▶ **WRITTEN PROBLEM**:
Copy out the listing below word for word, keeping every line as it appears.
_ _ _ _
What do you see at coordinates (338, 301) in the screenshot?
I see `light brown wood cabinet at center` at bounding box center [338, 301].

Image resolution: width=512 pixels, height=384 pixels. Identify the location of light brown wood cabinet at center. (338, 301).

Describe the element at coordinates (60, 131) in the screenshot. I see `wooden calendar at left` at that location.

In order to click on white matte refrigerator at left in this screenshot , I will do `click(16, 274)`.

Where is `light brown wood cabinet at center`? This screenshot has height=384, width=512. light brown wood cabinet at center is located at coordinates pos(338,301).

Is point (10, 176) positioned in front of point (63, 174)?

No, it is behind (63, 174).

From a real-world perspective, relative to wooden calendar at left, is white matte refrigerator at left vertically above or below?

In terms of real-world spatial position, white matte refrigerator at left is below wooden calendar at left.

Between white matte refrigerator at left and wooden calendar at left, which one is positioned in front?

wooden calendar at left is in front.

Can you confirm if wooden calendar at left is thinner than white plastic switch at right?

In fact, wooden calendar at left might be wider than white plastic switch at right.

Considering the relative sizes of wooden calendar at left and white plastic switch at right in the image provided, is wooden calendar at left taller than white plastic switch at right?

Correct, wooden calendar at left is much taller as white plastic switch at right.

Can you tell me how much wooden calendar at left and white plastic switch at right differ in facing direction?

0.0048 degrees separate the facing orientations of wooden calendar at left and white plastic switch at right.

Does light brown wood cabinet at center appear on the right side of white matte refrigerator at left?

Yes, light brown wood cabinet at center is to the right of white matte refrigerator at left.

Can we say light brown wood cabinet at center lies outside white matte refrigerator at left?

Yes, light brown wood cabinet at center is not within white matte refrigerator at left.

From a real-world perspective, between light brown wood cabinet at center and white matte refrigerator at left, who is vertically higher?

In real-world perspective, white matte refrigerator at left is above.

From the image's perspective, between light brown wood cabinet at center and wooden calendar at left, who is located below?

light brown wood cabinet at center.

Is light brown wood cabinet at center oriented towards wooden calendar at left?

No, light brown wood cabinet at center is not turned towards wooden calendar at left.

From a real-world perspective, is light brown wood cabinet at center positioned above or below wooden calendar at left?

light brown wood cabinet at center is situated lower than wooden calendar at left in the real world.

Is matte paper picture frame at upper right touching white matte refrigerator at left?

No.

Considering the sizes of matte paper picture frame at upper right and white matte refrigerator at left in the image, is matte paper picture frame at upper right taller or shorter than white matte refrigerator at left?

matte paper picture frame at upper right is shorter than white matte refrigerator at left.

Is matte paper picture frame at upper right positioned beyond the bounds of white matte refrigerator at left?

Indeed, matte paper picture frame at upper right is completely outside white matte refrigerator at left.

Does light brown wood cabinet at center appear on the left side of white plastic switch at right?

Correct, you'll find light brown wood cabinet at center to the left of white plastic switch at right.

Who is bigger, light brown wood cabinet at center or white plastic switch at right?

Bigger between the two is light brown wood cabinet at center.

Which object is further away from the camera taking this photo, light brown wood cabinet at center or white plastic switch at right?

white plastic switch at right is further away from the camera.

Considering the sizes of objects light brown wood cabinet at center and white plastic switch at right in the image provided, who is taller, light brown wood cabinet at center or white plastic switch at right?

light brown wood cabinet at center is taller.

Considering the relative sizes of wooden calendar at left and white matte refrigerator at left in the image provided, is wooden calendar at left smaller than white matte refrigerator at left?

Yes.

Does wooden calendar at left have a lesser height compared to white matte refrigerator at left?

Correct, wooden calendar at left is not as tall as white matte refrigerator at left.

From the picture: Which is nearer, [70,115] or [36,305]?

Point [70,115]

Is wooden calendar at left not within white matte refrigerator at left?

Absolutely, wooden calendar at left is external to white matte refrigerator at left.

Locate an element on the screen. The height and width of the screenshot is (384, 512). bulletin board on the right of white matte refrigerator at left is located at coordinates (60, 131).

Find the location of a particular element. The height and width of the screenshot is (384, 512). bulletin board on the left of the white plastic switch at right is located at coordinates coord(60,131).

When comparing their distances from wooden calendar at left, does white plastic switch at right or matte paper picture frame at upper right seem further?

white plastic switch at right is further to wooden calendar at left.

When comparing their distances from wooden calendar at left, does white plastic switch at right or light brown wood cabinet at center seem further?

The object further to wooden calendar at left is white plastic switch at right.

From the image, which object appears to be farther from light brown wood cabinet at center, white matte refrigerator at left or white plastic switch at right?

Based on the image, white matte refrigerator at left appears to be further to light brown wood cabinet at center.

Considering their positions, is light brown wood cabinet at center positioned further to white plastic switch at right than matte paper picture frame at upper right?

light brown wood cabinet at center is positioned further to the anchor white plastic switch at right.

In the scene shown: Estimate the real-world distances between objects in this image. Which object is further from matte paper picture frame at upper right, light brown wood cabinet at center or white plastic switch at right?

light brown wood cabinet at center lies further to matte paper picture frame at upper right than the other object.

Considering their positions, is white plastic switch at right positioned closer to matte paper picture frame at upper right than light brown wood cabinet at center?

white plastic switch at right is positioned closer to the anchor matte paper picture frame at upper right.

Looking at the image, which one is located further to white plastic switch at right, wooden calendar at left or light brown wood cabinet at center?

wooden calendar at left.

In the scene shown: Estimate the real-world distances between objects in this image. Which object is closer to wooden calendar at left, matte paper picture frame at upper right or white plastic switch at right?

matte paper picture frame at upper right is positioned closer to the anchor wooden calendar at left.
_ _ _ _
▶ **RESULT**:
What do you see at coordinates (338, 301) in the screenshot?
I see `light brown wood cabinet at center` at bounding box center [338, 301].

Image resolution: width=512 pixels, height=384 pixels. Identify the location of light brown wood cabinet at center. (338, 301).

Describe the element at coordinates (60, 131) in the screenshot. I see `wooden calendar at left` at that location.

In order to click on white matte refrigerator at left in this screenshot , I will do `click(16, 274)`.

Where is `light brown wood cabinet at center`? This screenshot has height=384, width=512. light brown wood cabinet at center is located at coordinates pos(338,301).

Is point (10, 176) positioned in front of point (63, 174)?

No, it is behind (63, 174).

From a real-world perspective, relative to wooden calendar at left, is white matte refrigerator at left vertically above or below?

In terms of real-world spatial position, white matte refrigerator at left is below wooden calendar at left.

Between white matte refrigerator at left and wooden calendar at left, which one is positioned in front?

wooden calendar at left is in front.

Can you confirm if wooden calendar at left is thinner than white plastic switch at right?

In fact, wooden calendar at left might be wider than white plastic switch at right.

Considering the relative sizes of wooden calendar at left and white plastic switch at right in the image provided, is wooden calendar at left taller than white plastic switch at right?

Correct, wooden calendar at left is much taller as white plastic switch at right.

Can you tell me how much wooden calendar at left and white plastic switch at right differ in facing direction?

0.0048 degrees separate the facing orientations of wooden calendar at left and white plastic switch at right.

Does light brown wood cabinet at center appear on the right side of white matte refrigerator at left?

Yes, light brown wood cabinet at center is to the right of white matte refrigerator at left.

Can we say light brown wood cabinet at center lies outside white matte refrigerator at left?

Yes, light brown wood cabinet at center is not within white matte refrigerator at left.

From a real-world perspective, between light brown wood cabinet at center and white matte refrigerator at left, who is vertically higher?

In real-world perspective, white matte refrigerator at left is above.

From the image's perspective, between light brown wood cabinet at center and wooden calendar at left, who is located below?

light brown wood cabinet at center.

Is light brown wood cabinet at center oriented towards wooden calendar at left?

No, light brown wood cabinet at center is not turned towards wooden calendar at left.

From a real-world perspective, is light brown wood cabinet at center positioned above or below wooden calendar at left?

light brown wood cabinet at center is situated lower than wooden calendar at left in the real world.

Is matte paper picture frame at upper right touching white matte refrigerator at left?

No.

Considering the sizes of matte paper picture frame at upper right and white matte refrigerator at left in the image, is matte paper picture frame at upper right taller or shorter than white matte refrigerator at left?

matte paper picture frame at upper right is shorter than white matte refrigerator at left.

Is matte paper picture frame at upper right positioned beyond the bounds of white matte refrigerator at left?

Indeed, matte paper picture frame at upper right is completely outside white matte refrigerator at left.

Does light brown wood cabinet at center appear on the left side of white plastic switch at right?

Correct, you'll find light brown wood cabinet at center to the left of white plastic switch at right.

Who is bigger, light brown wood cabinet at center or white plastic switch at right?

Bigger between the two is light brown wood cabinet at center.

Which object is further away from the camera taking this photo, light brown wood cabinet at center or white plastic switch at right?

white plastic switch at right is further away from the camera.

Considering the sizes of objects light brown wood cabinet at center and white plastic switch at right in the image provided, who is taller, light brown wood cabinet at center or white plastic switch at right?

light brown wood cabinet at center is taller.

Considering the relative sizes of wooden calendar at left and white matte refrigerator at left in the image provided, is wooden calendar at left smaller than white matte refrigerator at left?

Yes.

Does wooden calendar at left have a lesser height compared to white matte refrigerator at left?

Correct, wooden calendar at left is not as tall as white matte refrigerator at left.

From the picture: Which is nearer, [70,115] or [36,305]?

Point [70,115]

Is wooden calendar at left not within white matte refrigerator at left?

Absolutely, wooden calendar at left is external to white matte refrigerator at left.

Locate an element on the screen. The height and width of the screenshot is (384, 512). bulletin board on the right of white matte refrigerator at left is located at coordinates (60, 131).

Find the location of a particular element. The height and width of the screenshot is (384, 512). bulletin board on the left of the white plastic switch at right is located at coordinates coord(60,131).

When comparing their distances from wooden calendar at left, does white plastic switch at right or matte paper picture frame at upper right seem further?

white plastic switch at right is further to wooden calendar at left.

When comparing their distances from wooden calendar at left, does white plastic switch at right or light brown wood cabinet at center seem further?

The object further to wooden calendar at left is white plastic switch at right.

From the image, which object appears to be farther from light brown wood cabinet at center, white matte refrigerator at left or white plastic switch at right?

Based on the image, white matte refrigerator at left appears to be further to light brown wood cabinet at center.

Considering their positions, is light brown wood cabinet at center positioned further to white plastic switch at right than matte paper picture frame at upper right?

light brown wood cabinet at center is positioned further to the anchor white plastic switch at right.

In the scene shown: Estimate the real-world distances between objects in this image. Which object is further from matte paper picture frame at upper right, light brown wood cabinet at center or white plastic switch at right?

light brown wood cabinet at center lies further to matte paper picture frame at upper right than the other object.

Considering their positions, is white plastic switch at right positioned closer to matte paper picture frame at upper right than light brown wood cabinet at center?

white plastic switch at right is positioned closer to the anchor matte paper picture frame at upper right.

Looking at the image, which one is located further to white plastic switch at right, wooden calendar at left or light brown wood cabinet at center?

wooden calendar at left.

In the scene shown: Estimate the real-world distances between objects in this image. Which object is closer to wooden calendar at left, matte paper picture frame at upper right or white plastic switch at right?

matte paper picture frame at upper right is positioned closer to the anchor wooden calendar at left.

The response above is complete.